EXERCISE GOAL: Return all lines in the data where the string "Brigitte" can be found.

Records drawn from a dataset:
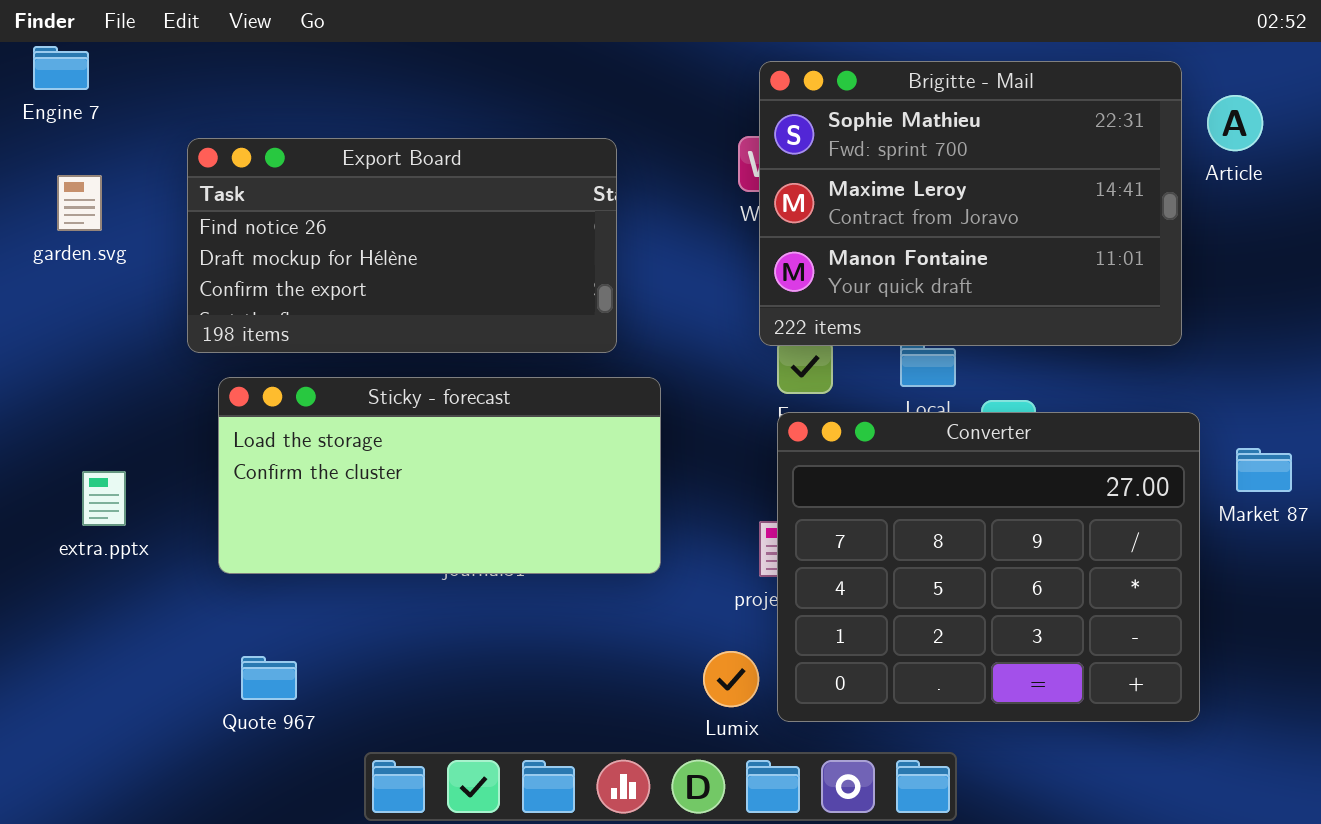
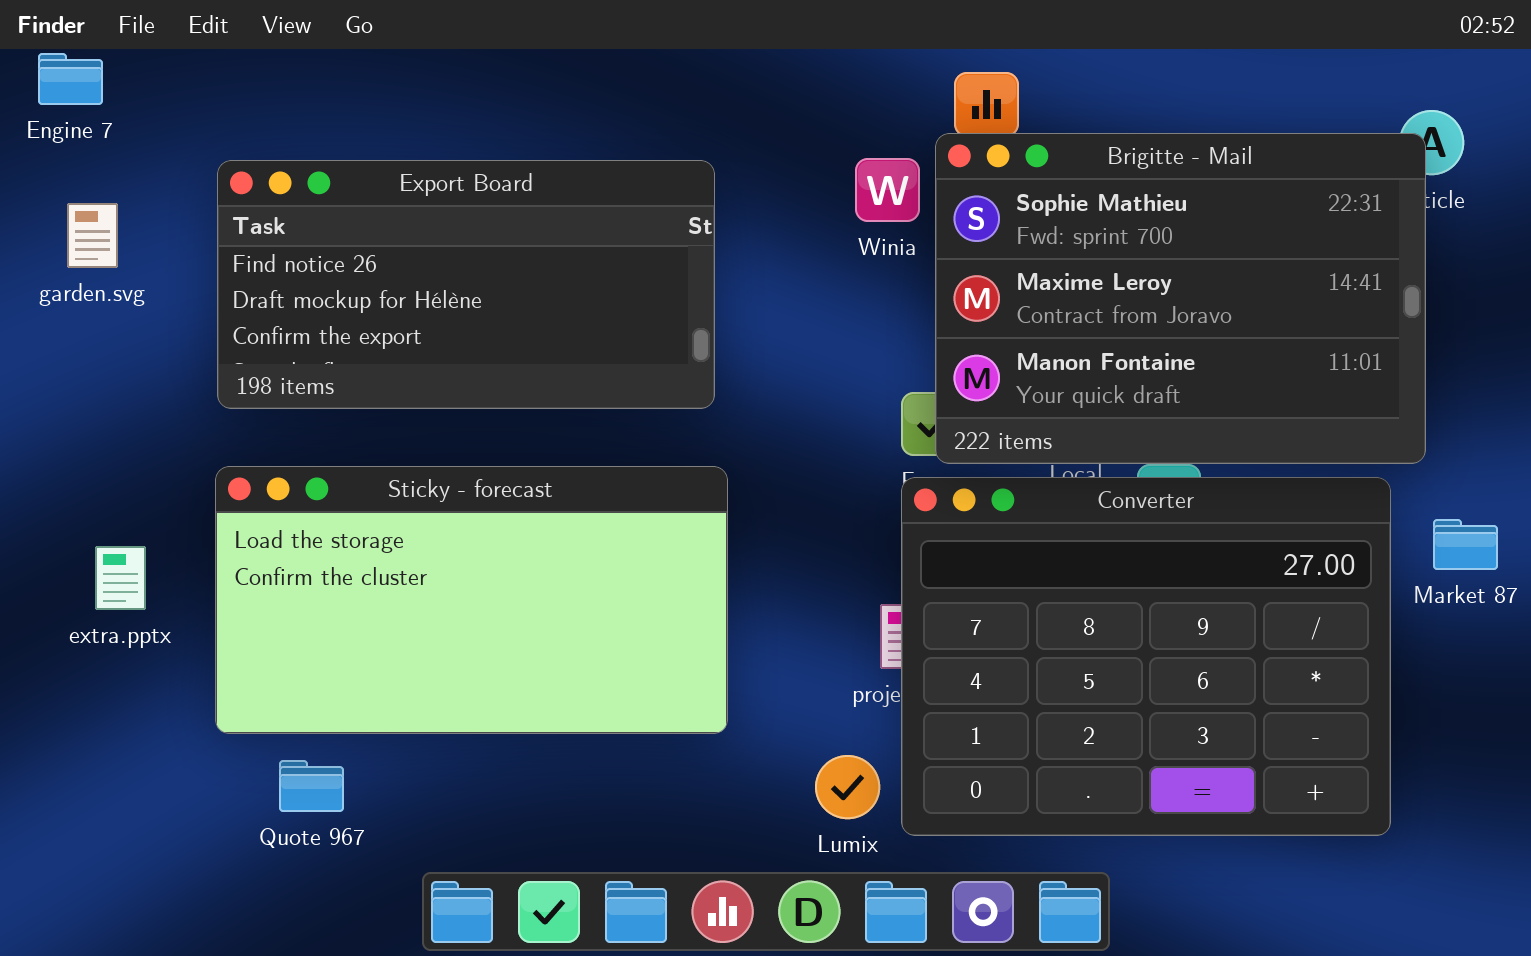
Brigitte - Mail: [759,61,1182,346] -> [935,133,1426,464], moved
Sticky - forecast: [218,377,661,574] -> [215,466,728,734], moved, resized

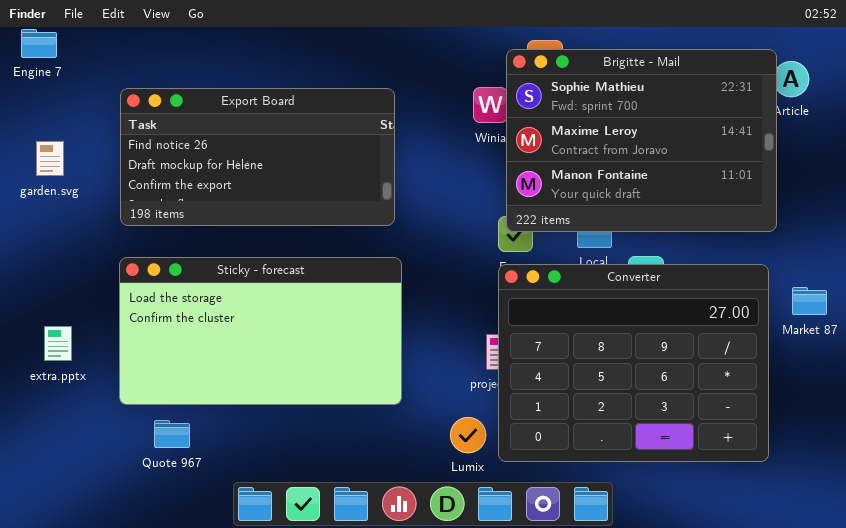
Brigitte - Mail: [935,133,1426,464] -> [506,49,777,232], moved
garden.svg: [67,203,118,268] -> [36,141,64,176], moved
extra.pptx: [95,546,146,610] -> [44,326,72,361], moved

WORKED SOLUTION:
Brigitte - Mail: [759,61,1182,346] -> [935,133,1426,464], moved
Brigitte - Mail: [935,133,1426,464] -> [506,49,777,232], moved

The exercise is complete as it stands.